Collection entries:

◆ ◆ ◆ ◆

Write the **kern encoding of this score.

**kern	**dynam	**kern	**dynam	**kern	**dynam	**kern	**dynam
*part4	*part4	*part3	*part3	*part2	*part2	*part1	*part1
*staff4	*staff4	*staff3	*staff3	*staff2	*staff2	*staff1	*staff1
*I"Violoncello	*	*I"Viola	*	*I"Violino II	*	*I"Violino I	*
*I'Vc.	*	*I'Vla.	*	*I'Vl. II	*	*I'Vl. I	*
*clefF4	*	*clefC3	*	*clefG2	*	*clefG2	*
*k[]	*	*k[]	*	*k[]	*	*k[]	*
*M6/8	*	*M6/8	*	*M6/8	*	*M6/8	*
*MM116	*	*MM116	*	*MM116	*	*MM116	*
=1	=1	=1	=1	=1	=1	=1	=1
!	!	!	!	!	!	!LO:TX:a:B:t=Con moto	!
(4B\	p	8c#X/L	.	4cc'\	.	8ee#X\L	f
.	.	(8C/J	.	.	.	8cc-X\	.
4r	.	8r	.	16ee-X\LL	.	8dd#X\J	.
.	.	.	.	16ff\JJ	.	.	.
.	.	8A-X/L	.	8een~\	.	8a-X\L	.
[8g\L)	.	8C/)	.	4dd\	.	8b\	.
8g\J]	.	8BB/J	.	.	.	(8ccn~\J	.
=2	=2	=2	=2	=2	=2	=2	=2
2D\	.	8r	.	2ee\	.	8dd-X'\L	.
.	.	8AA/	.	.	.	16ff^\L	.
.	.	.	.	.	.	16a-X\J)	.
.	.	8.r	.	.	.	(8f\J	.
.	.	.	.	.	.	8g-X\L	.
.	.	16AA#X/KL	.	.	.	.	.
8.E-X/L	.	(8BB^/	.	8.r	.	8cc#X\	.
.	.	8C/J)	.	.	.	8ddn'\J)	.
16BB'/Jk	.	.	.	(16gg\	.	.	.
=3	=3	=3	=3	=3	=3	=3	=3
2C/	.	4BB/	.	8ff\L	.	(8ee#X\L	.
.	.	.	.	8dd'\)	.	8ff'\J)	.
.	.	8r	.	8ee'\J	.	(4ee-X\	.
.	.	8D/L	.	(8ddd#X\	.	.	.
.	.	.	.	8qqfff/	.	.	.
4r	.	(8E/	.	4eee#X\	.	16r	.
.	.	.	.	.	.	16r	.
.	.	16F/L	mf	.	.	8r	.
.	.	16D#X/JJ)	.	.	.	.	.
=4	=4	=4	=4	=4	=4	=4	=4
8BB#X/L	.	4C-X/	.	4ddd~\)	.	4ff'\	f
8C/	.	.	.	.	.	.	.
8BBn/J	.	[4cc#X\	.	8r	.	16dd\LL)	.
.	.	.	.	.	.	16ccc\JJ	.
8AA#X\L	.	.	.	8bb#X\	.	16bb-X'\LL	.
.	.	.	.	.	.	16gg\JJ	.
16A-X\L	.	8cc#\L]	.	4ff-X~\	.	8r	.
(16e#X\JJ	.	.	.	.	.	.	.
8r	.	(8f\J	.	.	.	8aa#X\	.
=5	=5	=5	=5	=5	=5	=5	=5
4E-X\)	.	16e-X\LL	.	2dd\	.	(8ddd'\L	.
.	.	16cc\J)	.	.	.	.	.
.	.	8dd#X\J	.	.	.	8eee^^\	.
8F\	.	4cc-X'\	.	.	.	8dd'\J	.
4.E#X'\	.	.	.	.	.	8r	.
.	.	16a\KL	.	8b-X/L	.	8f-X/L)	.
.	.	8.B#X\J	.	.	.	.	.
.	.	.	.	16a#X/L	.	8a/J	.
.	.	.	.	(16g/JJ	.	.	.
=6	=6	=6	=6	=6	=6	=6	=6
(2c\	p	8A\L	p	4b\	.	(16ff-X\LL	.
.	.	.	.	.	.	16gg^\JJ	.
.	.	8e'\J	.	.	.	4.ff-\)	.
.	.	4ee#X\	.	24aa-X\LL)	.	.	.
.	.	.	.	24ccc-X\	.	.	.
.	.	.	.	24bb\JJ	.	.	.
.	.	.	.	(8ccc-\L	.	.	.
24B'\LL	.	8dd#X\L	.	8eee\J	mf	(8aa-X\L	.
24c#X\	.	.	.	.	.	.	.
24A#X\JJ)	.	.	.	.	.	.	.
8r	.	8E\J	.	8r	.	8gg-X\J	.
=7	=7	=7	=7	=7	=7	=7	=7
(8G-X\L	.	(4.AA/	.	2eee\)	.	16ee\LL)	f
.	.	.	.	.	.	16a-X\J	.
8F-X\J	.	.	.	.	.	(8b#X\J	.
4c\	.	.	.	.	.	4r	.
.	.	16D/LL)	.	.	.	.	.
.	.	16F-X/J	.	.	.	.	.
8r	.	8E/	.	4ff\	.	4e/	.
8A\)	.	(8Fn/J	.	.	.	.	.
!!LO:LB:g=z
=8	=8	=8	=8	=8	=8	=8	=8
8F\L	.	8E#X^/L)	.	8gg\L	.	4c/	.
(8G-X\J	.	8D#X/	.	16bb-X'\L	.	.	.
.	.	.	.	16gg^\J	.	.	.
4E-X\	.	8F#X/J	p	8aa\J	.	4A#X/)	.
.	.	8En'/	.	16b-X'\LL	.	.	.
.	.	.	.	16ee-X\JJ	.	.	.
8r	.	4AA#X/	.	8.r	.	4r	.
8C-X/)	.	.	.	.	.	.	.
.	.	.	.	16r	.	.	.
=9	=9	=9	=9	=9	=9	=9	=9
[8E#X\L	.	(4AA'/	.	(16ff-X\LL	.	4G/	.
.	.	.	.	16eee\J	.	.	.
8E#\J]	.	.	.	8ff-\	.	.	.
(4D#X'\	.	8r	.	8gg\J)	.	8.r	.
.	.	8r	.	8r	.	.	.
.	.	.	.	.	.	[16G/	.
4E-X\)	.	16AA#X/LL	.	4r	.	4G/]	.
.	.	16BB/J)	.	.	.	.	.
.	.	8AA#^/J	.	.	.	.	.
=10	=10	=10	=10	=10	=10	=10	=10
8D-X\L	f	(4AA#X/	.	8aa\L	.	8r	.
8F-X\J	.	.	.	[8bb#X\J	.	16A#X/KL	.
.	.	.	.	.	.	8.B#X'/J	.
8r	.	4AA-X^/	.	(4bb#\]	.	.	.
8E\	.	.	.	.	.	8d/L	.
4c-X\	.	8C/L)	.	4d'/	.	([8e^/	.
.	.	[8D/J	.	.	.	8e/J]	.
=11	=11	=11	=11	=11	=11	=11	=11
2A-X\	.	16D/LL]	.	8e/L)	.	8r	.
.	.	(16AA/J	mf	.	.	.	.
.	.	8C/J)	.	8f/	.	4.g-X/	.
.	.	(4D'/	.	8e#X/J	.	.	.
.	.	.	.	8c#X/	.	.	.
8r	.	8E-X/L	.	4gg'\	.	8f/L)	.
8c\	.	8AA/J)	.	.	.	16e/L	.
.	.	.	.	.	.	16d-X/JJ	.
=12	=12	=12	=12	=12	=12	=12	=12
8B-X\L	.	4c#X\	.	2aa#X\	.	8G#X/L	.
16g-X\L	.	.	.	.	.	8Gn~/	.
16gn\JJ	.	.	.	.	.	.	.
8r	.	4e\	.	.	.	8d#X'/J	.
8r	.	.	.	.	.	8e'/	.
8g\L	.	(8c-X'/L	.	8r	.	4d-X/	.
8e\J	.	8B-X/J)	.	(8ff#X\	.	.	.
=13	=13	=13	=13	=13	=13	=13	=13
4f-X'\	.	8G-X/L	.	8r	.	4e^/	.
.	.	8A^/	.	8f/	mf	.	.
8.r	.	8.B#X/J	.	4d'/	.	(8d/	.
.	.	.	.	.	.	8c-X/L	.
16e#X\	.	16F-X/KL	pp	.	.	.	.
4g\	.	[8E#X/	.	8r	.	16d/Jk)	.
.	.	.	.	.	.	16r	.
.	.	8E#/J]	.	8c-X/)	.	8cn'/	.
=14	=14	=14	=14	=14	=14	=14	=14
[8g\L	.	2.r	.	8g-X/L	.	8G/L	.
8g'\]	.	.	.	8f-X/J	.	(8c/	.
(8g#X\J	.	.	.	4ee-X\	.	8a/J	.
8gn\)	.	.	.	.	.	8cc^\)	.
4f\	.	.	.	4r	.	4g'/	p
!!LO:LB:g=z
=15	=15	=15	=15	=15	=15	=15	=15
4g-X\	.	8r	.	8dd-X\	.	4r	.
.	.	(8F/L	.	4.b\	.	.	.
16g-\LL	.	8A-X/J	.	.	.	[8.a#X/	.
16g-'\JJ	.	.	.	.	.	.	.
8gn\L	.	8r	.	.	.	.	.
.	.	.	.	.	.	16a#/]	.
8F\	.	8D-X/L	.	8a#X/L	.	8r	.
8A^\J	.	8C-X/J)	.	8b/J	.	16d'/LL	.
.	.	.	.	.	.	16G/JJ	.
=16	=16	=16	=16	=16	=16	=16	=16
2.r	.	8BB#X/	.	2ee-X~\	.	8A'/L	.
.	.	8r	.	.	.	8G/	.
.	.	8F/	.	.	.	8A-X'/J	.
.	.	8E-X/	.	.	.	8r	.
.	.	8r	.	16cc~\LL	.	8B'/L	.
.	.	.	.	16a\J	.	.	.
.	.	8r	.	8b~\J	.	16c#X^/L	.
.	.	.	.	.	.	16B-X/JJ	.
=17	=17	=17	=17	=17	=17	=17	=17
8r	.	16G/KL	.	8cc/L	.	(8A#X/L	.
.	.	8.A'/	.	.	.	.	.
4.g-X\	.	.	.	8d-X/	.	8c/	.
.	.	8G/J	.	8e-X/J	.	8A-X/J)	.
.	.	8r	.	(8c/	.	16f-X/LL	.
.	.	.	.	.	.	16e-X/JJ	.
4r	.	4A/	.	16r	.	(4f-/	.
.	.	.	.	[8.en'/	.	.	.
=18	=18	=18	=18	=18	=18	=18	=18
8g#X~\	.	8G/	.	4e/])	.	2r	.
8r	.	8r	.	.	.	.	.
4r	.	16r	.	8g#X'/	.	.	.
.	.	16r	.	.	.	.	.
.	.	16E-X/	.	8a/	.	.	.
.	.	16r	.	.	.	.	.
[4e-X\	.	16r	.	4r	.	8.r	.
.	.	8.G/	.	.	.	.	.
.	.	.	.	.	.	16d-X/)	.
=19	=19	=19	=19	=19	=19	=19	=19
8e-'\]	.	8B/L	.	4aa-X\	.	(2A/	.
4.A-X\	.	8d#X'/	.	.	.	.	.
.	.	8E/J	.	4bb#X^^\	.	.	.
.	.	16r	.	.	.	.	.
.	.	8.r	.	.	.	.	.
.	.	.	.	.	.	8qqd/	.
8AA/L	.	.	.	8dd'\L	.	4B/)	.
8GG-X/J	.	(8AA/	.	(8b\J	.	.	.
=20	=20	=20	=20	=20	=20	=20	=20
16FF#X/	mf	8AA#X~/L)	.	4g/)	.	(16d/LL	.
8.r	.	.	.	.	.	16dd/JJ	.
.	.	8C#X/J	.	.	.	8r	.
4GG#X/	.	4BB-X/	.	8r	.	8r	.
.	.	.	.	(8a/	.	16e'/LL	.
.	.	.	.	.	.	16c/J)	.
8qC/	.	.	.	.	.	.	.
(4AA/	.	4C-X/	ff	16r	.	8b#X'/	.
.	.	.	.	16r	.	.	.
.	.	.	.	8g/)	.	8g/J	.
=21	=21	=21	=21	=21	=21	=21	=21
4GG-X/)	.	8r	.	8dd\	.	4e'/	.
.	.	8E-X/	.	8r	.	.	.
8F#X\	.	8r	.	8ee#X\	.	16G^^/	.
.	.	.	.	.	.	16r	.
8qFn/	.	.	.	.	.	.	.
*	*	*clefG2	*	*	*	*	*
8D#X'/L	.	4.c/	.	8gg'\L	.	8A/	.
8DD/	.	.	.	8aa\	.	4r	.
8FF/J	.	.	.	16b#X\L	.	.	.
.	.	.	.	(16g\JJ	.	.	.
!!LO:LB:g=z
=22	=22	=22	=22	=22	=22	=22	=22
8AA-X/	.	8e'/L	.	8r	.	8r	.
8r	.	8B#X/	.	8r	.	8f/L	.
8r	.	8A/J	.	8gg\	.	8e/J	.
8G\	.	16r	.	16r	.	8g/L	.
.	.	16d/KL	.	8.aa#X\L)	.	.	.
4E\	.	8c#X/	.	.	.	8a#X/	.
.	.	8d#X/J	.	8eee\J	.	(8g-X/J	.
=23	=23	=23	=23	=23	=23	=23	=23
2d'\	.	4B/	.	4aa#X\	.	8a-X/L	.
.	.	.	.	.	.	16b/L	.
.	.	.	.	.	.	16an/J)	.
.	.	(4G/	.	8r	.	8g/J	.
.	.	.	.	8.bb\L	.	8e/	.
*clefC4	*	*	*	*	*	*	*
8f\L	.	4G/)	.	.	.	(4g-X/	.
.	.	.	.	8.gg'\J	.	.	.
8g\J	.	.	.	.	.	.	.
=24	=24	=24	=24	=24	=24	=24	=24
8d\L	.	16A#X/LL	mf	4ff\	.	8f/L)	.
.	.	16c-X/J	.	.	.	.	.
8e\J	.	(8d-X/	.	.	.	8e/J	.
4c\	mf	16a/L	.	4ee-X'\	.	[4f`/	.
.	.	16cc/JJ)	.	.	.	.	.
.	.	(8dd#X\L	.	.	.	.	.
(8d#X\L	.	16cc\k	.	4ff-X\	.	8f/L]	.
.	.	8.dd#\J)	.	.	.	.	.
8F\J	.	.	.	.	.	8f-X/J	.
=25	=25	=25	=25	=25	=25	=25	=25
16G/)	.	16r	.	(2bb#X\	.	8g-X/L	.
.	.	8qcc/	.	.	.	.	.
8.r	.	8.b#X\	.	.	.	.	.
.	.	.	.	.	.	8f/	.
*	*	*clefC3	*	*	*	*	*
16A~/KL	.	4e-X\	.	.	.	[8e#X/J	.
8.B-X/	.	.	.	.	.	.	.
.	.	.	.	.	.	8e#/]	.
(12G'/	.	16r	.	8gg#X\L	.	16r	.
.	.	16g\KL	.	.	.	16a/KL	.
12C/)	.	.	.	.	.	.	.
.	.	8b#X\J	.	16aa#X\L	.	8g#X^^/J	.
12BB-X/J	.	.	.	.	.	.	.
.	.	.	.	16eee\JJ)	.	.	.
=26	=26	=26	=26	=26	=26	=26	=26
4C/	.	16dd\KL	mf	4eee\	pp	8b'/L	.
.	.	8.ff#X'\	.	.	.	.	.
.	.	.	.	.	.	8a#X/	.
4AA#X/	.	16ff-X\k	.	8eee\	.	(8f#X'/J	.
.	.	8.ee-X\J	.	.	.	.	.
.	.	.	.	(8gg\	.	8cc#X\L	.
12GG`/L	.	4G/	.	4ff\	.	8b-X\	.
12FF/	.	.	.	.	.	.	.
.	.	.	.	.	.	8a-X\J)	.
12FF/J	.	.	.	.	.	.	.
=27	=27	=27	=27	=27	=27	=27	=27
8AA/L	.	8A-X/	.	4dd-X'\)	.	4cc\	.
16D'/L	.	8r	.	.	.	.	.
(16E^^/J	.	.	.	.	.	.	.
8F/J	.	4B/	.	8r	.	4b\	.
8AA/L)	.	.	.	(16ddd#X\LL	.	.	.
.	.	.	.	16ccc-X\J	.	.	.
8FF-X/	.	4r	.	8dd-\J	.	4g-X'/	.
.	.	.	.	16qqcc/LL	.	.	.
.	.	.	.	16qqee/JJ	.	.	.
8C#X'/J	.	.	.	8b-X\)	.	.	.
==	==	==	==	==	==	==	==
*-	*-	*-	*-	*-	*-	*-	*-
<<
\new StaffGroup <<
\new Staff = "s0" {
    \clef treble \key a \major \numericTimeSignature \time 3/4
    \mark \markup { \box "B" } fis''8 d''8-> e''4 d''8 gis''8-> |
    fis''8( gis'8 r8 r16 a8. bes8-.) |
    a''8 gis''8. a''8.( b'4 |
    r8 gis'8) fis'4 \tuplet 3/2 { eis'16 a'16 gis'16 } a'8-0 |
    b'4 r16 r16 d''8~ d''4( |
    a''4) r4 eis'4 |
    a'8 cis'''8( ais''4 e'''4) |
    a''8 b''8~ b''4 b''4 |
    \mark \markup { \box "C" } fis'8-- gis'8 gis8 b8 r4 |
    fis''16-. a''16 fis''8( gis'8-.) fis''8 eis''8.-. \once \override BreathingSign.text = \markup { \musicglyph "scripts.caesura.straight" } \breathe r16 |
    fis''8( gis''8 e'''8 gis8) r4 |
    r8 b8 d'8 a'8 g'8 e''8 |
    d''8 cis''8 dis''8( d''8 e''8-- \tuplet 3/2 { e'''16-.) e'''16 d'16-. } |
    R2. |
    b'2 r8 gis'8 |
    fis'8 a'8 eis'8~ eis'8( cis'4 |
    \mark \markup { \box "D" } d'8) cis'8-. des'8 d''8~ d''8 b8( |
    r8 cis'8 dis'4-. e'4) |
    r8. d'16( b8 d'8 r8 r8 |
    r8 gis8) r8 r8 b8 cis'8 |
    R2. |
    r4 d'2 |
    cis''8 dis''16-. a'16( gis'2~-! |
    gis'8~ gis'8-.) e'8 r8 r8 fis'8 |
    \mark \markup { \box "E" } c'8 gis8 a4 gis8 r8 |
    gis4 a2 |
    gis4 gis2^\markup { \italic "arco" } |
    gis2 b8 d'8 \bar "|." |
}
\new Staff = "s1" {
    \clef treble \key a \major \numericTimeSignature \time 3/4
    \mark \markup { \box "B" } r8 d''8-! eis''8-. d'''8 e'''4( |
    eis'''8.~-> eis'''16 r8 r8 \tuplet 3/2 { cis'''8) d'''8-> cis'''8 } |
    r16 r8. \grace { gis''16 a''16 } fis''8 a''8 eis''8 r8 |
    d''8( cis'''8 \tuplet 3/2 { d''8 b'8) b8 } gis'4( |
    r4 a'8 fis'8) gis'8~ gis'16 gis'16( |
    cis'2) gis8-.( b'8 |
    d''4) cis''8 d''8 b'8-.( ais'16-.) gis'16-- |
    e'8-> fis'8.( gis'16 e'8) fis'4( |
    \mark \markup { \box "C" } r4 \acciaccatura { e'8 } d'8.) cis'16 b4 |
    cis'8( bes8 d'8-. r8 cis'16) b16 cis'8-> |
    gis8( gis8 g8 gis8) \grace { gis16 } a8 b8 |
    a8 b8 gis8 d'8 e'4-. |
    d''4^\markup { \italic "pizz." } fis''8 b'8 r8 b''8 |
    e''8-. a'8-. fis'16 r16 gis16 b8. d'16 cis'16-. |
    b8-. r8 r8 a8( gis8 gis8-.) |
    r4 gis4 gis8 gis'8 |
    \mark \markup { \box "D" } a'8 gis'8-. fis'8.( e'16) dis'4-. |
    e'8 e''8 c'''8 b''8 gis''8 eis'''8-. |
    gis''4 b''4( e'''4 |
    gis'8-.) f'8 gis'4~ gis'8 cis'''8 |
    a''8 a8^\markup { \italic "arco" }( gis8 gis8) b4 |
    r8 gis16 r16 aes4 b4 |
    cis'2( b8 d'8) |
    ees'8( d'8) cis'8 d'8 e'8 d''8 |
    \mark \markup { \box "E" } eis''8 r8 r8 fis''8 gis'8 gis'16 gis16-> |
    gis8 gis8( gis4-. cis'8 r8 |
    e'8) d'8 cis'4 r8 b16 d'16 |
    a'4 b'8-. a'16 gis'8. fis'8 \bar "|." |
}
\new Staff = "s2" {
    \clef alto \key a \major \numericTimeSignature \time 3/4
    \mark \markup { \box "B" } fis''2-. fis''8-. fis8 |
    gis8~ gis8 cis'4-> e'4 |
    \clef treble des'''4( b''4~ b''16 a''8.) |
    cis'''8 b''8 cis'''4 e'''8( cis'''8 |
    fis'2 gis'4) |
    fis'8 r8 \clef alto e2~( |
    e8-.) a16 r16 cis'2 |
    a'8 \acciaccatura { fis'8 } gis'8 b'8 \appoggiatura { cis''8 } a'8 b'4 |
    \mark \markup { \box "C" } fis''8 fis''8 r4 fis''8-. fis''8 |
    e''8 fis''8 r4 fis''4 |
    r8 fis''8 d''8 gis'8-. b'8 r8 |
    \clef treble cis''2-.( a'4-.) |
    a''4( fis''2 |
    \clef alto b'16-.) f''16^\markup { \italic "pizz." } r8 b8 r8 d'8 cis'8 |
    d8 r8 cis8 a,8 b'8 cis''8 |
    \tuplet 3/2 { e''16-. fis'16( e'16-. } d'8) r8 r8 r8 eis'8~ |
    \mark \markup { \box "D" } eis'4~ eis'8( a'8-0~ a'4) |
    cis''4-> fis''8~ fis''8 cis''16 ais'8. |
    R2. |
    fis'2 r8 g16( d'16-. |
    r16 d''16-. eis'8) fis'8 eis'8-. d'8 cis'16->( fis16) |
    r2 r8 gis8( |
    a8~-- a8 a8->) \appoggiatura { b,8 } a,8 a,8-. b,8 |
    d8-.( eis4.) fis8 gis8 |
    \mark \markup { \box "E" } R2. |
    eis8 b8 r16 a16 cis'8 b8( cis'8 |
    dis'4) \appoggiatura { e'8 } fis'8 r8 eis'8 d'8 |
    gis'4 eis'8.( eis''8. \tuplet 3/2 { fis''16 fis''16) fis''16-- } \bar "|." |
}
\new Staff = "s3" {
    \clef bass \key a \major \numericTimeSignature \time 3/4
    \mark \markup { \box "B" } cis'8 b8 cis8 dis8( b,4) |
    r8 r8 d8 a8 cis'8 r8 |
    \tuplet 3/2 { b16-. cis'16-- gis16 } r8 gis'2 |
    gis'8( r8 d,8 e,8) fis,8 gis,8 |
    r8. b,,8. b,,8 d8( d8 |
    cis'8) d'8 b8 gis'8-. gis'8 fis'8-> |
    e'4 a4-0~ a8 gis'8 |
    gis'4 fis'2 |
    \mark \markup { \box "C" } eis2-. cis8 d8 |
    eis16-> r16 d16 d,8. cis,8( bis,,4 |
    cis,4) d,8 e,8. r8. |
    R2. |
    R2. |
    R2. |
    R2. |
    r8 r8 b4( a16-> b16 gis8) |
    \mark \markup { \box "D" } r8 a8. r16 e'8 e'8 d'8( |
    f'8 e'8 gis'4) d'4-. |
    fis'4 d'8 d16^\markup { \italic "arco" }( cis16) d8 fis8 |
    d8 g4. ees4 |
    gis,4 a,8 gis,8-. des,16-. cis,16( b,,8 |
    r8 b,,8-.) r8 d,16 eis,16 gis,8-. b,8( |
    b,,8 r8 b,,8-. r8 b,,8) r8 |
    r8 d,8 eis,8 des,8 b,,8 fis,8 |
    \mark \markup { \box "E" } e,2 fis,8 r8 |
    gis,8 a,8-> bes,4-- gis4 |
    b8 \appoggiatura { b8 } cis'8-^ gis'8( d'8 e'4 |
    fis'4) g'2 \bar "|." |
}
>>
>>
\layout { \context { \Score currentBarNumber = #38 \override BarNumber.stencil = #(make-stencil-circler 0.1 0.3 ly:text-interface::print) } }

◆ ◆ ◆ ◆

• [AIM OF THE TASK]: Give the number of lines in the records that contain the string "appoggiatura". Reply with the number only.

• [RESPONSE TO THIS EXERCISE]: 4